Recorded information →

+ + + +

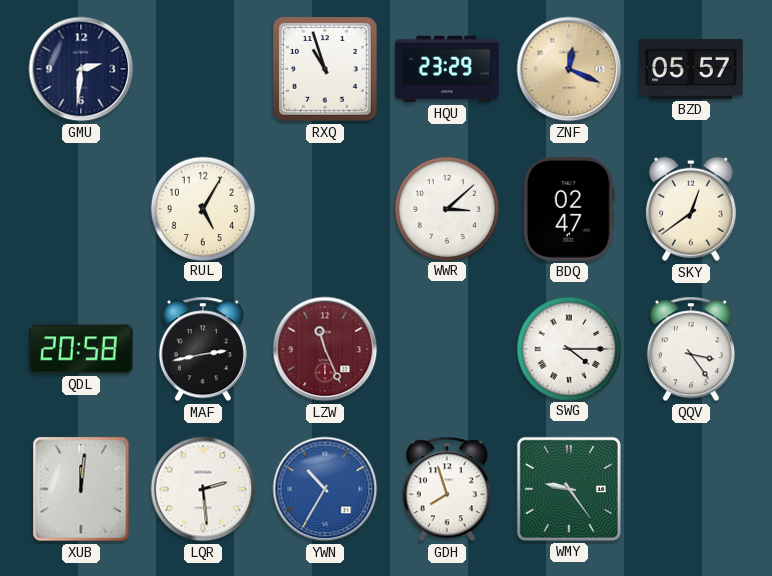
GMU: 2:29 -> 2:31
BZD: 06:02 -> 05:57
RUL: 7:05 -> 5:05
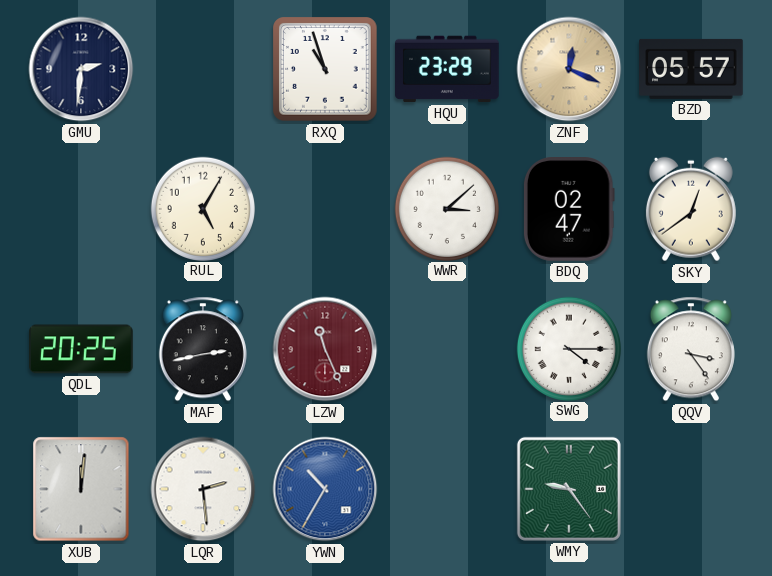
QDL: 20:58 -> 20:25
GDH: 7:57 -> none
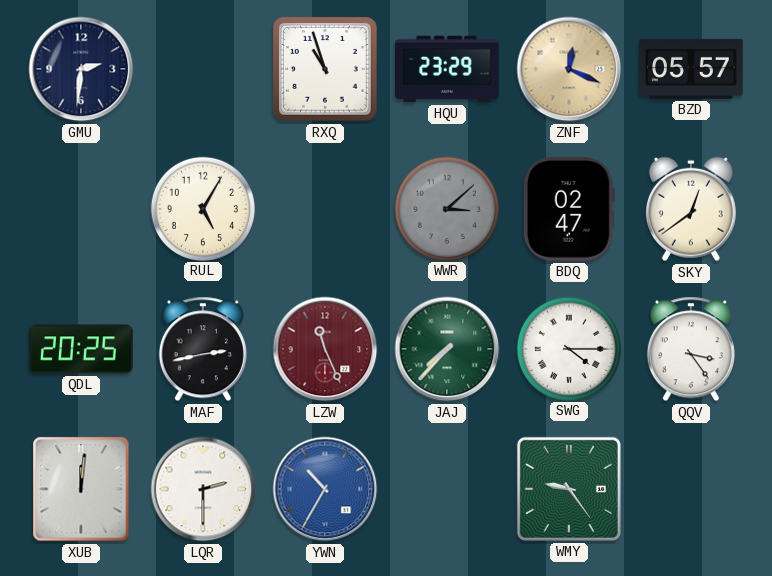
WWR dial: white -> grey
JAJ: none -> 7:37
LQR: 2:29 -> 2:30
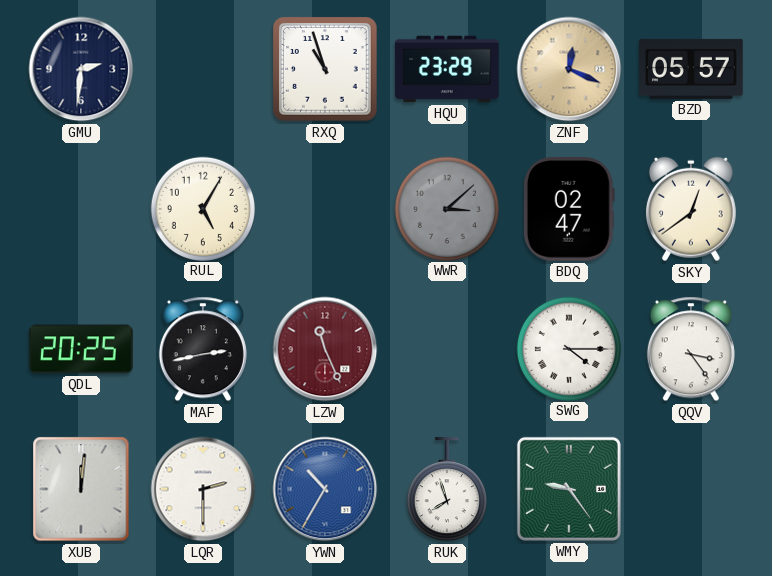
JAJ: 7:37 -> none
RUK: none -> 7:57
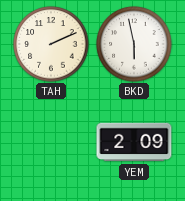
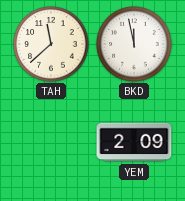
TAH: 2:11 -> 11:38
BKD: 5:58 -> 11:58
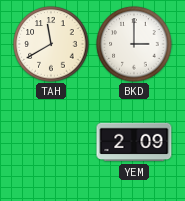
TAH: 11:38 -> 11:40
BKD: 11:58 -> 3:00
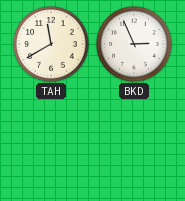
BKD: 3:00 -> 2:56
YEM: 2:09 -> none
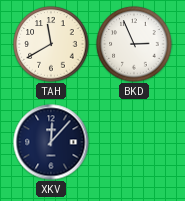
XKV: none -> 12:07
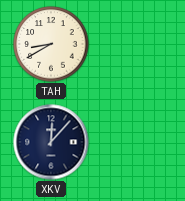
TAH: 11:40 -> 8:40
BKD: 2:56 -> none
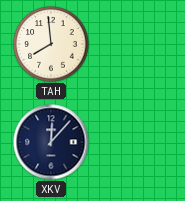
TAH: 8:40 -> 7:59
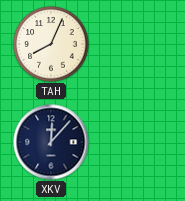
TAH: 7:59 -> 8:04
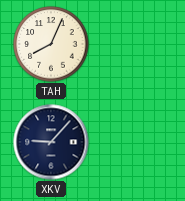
XKV: 12:07 -> 9:07
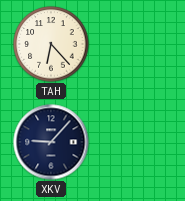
TAH: 8:04 -> 6:23
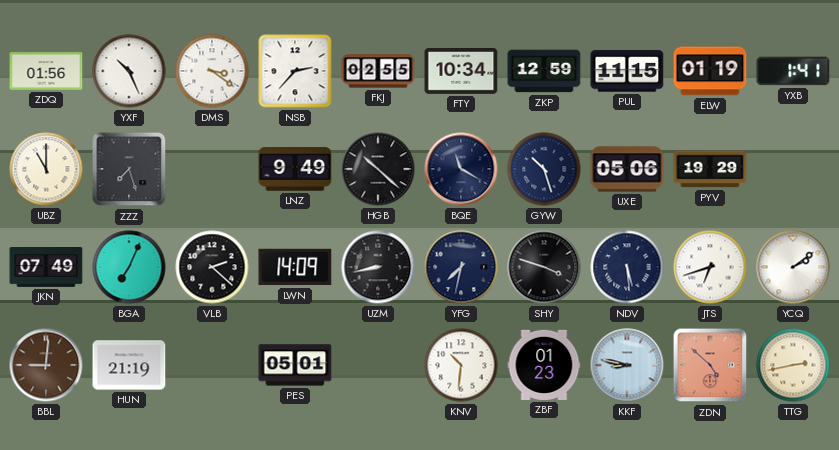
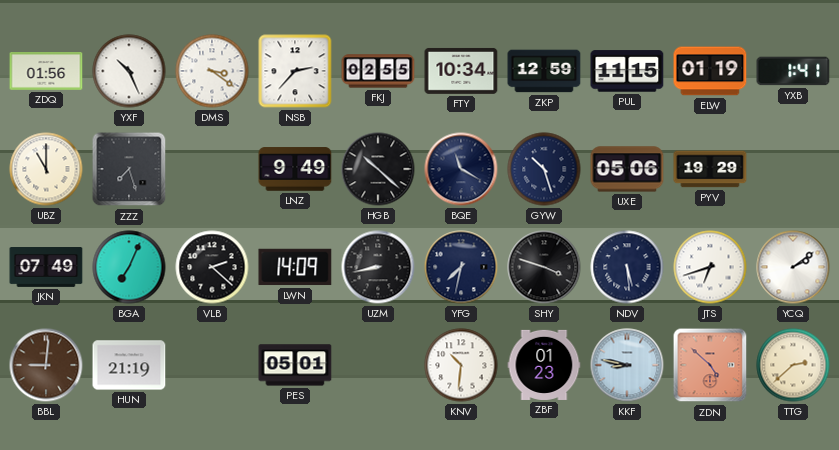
TTG: 2:43 -> 2:38
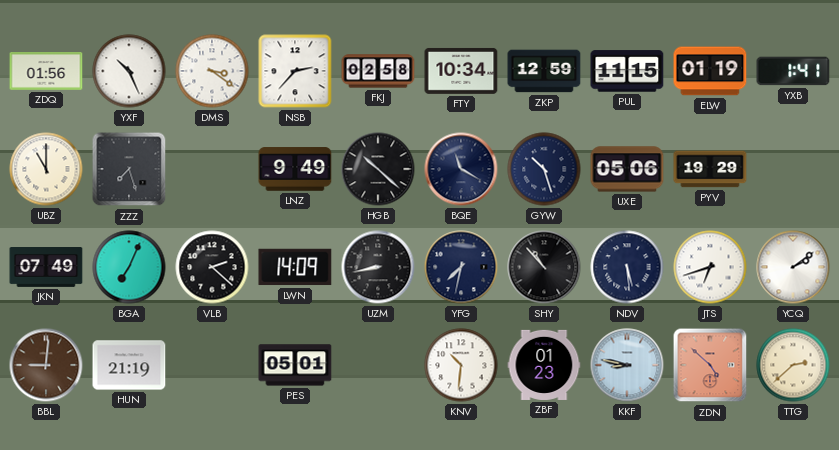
FKJ: 02:55 -> 02:58
SHY: 3:48 -> 10:53
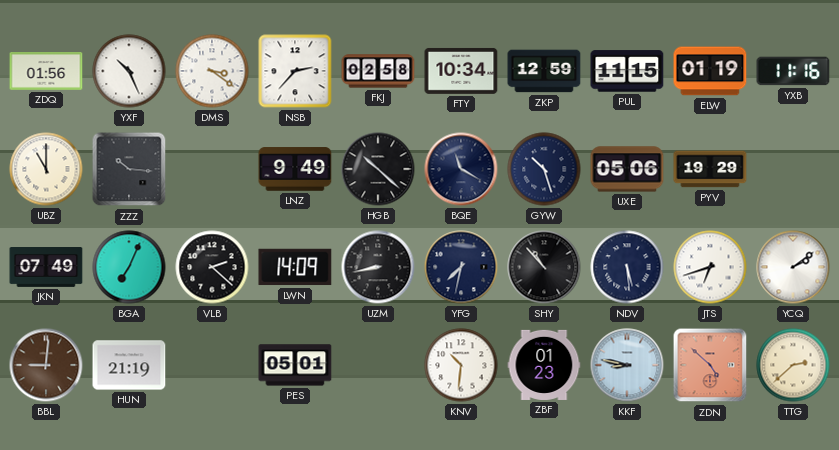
YXB: 1:41 -> 11:16
ZZZ: 7:27 -> 10:16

+ + + +

Task requirements →
Rewrite the data from the line containing "TTG: 2:43 -> 2:38" down through the end of the data, substituting "FKL" for "FKJ" and leaving everything else unchanged. Omit the picture lines from your answer.

Result of the exercise →
TTG: 2:43 -> 2:38
FKL: 02:55 -> 02:58
SHY: 3:48 -> 10:53
YXB: 1:41 -> 11:16
ZZZ: 7:27 -> 10:16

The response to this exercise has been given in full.